▶ _Exercise_
With pictures left out, set down exactly the lines that begin at the one containing "MIC2 pin OUT: D0 -> D2" and end with the last line of the entries below.

▶ _Data for this task_
↓
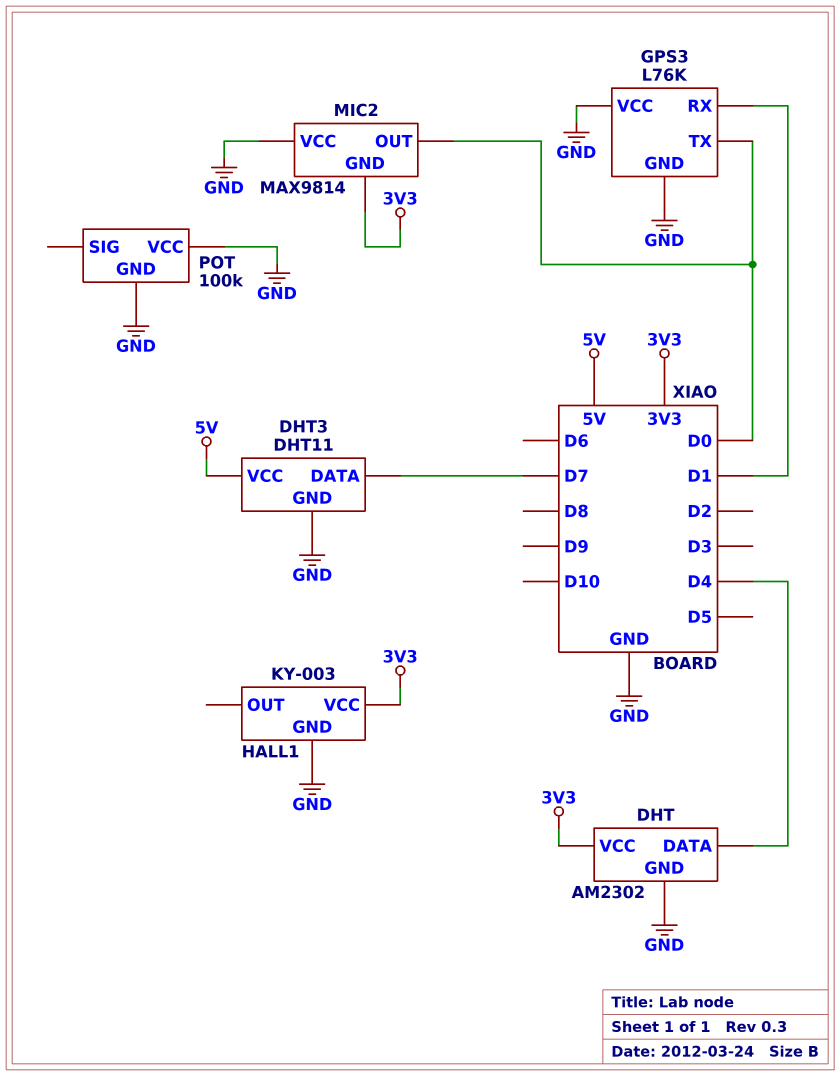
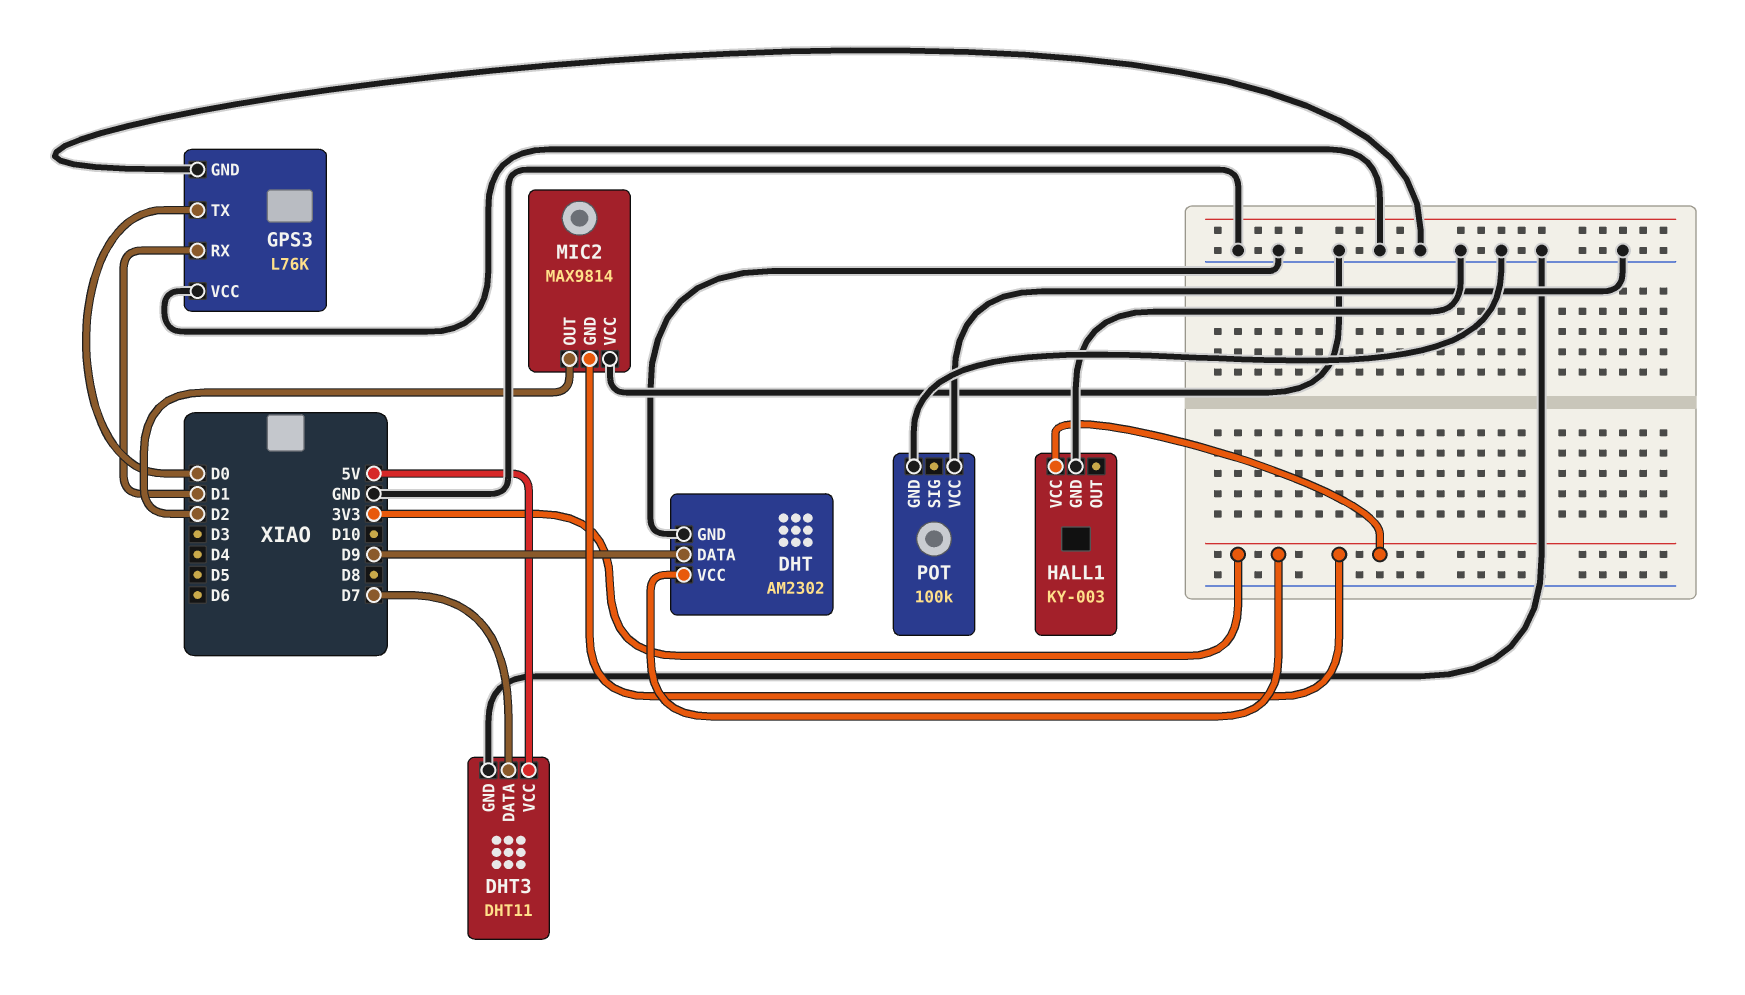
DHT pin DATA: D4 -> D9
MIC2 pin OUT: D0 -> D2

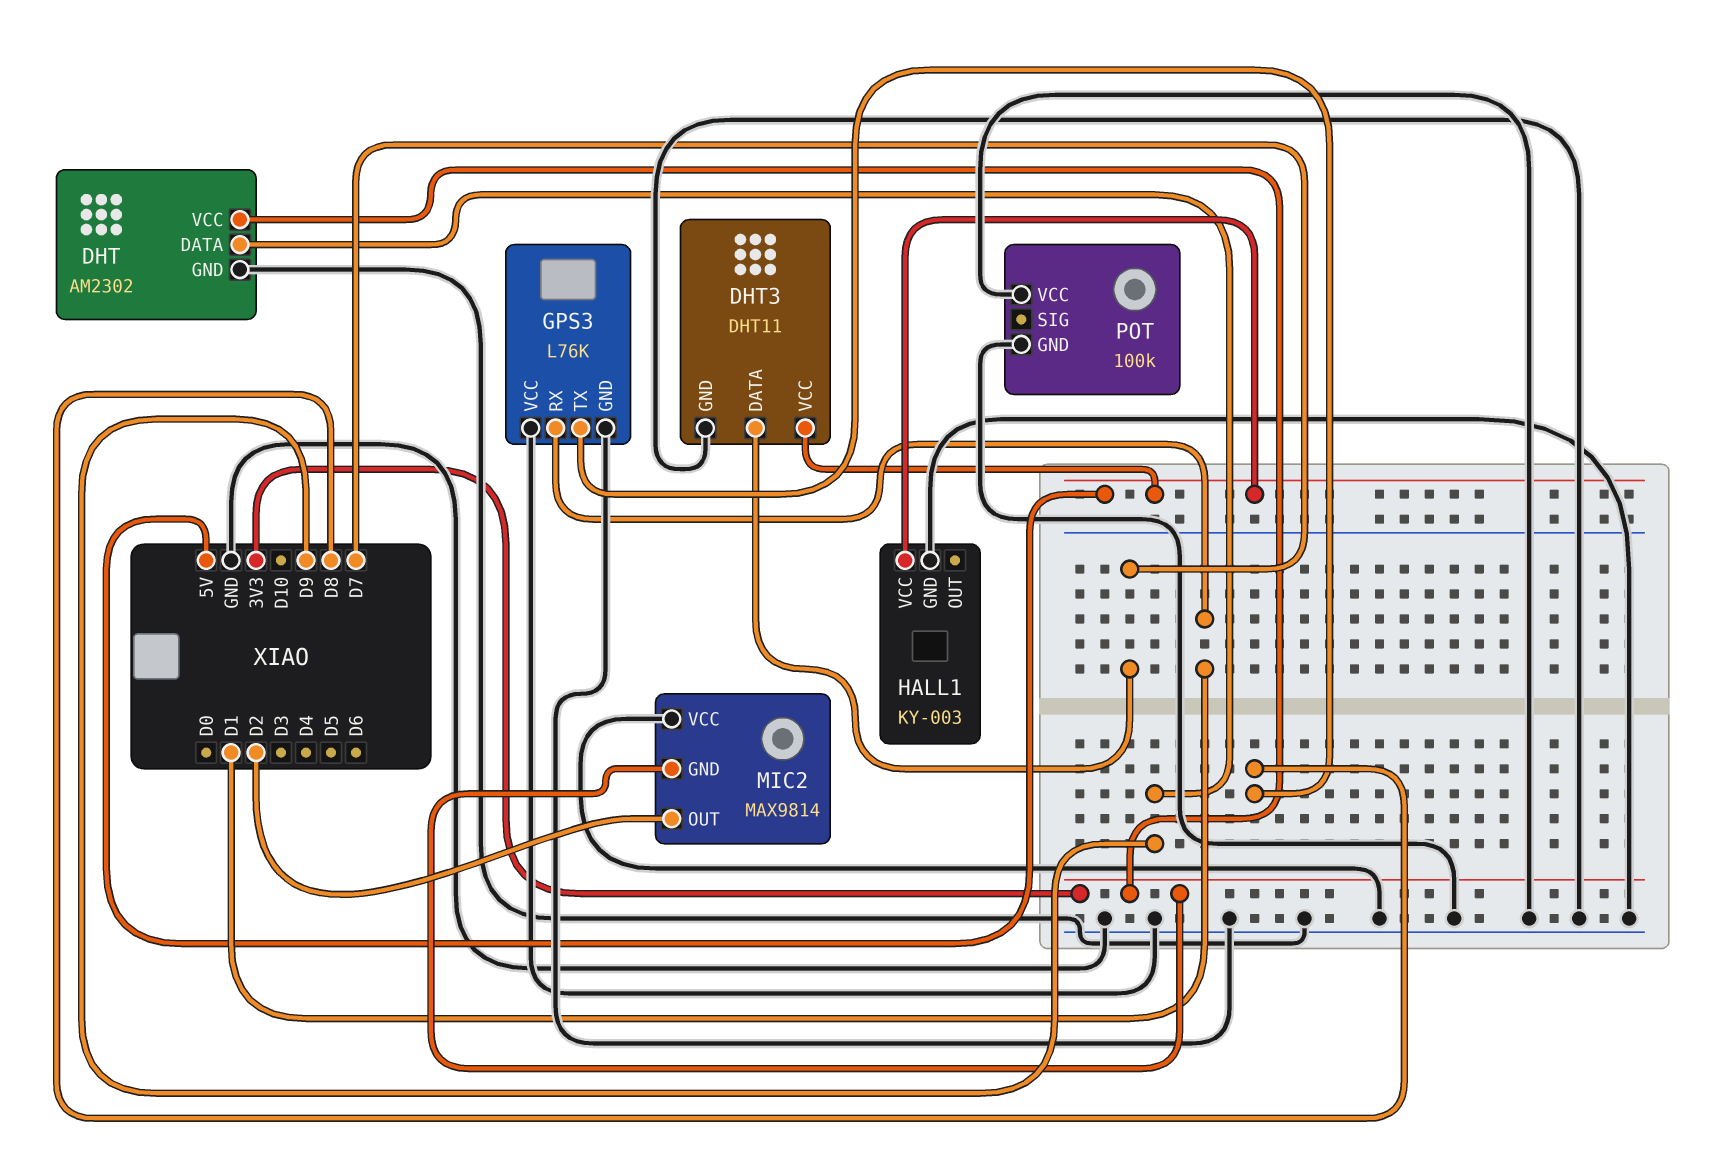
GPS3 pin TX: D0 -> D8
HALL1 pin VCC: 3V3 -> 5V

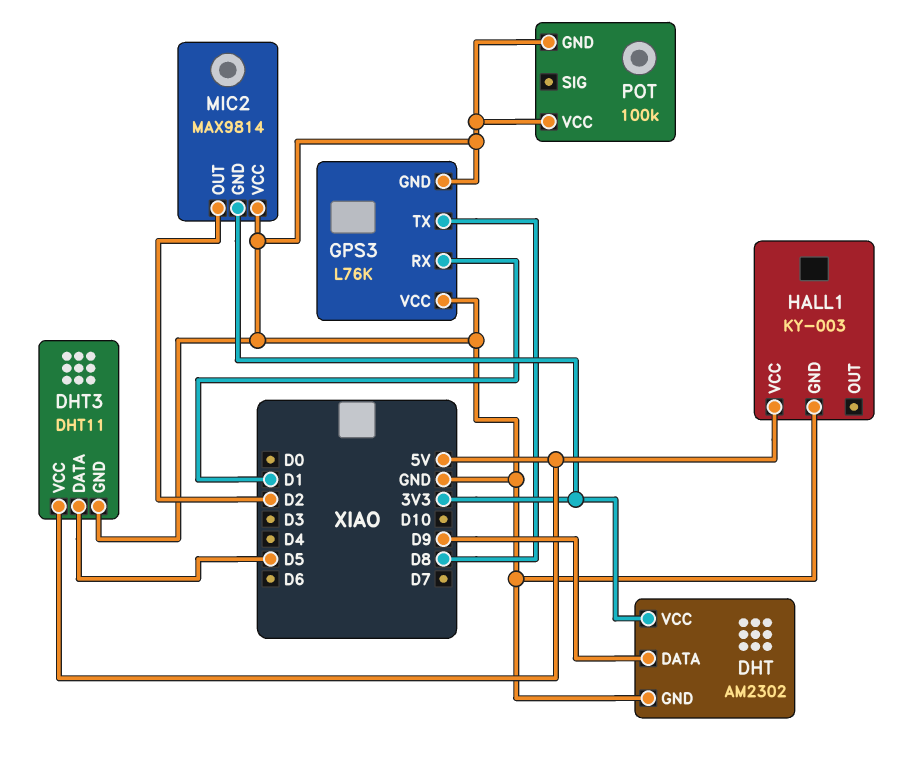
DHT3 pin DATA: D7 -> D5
↑
▶ _Written response_
MIC2 pin OUT: D0 -> D2

GPS3 pin TX: D0 -> D8
HALL1 pin VCC: 3V3 -> 5V

DHT3 pin DATA: D7 -> D5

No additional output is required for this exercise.